(Data records)
◆ ◆ ◆

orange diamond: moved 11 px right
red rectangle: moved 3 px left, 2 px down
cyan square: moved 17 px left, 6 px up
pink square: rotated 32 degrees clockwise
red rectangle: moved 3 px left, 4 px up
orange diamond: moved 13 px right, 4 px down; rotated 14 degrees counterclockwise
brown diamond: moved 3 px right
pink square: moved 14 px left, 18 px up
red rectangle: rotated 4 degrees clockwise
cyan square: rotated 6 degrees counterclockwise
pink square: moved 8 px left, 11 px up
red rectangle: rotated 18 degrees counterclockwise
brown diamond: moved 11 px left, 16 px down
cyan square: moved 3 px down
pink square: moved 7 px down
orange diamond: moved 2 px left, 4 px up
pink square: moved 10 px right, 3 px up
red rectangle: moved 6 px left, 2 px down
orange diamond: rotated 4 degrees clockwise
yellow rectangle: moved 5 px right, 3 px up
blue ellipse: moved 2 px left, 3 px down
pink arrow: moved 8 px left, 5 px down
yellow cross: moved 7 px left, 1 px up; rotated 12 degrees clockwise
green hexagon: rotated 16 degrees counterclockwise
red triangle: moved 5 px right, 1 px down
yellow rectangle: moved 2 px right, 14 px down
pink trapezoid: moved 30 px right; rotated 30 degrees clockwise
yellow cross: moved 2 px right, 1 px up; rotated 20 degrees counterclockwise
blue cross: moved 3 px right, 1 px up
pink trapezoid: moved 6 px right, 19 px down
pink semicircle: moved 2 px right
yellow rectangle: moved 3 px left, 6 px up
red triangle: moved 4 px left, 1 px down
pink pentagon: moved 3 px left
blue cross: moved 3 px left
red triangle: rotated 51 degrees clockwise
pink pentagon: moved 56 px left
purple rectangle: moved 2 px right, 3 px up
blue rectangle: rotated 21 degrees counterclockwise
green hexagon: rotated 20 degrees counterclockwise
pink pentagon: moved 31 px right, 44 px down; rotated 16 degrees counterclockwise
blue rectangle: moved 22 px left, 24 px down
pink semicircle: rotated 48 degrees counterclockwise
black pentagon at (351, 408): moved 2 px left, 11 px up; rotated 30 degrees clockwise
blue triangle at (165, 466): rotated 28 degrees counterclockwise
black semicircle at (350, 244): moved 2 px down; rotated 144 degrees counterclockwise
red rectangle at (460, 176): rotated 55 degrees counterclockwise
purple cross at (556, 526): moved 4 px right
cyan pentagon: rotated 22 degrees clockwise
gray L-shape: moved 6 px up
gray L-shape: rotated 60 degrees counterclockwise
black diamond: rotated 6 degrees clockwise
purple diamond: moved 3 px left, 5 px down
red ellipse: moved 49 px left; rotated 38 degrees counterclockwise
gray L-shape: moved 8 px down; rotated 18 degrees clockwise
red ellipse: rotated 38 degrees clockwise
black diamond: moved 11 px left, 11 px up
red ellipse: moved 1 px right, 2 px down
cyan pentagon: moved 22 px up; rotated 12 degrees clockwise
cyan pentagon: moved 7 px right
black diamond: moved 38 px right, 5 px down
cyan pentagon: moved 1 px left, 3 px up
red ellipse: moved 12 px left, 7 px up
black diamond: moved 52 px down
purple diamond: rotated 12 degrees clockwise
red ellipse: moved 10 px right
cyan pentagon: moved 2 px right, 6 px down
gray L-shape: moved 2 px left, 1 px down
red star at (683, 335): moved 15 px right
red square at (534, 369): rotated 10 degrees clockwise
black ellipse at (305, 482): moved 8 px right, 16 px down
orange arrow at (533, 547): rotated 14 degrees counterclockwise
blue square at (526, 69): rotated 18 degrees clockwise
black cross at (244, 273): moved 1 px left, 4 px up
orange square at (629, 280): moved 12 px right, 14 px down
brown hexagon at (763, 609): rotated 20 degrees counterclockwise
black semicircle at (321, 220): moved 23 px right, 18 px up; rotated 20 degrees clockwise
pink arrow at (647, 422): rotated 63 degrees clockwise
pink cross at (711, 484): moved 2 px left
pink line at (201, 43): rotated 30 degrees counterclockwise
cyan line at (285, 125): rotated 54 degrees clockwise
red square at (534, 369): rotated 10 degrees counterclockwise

◆ ◆ ◆

Copy the records from their start through the line that contains "green hexagon: rotated 16", including both ends.

> _EXPECTED OUTPUT_:
orange diamond: moved 11 px right
red rectangle: moved 3 px left, 2 px down
cyan square: moved 17 px left, 6 px up
pink square: rotated 32 degrees clockwise
red rectangle: moved 3 px left, 4 px up
orange diamond: moved 13 px right, 4 px down; rotated 14 degrees counterclockwise
brown diamond: moved 3 px right
pink square: moved 14 px left, 18 px up
red rectangle: rotated 4 degrees clockwise
cyan square: rotated 6 degrees counterclockwise
pink square: moved 8 px left, 11 px up
red rectangle: rotated 18 degrees counterclockwise
brown diamond: moved 11 px left, 16 px down
cyan square: moved 3 px down
pink square: moved 7 px down
orange diamond: moved 2 px left, 4 px up
pink square: moved 10 px right, 3 px up
red rectangle: moved 6 px left, 2 px down
orange diamond: rotated 4 degrees clockwise
yellow rectangle: moved 5 px right, 3 px up
blue ellipse: moved 2 px left, 3 px down
pink arrow: moved 8 px left, 5 px down
yellow cross: moved 7 px left, 1 px up; rotated 12 degrees clockwise
green hexagon: rotated 16 degrees counterclockwise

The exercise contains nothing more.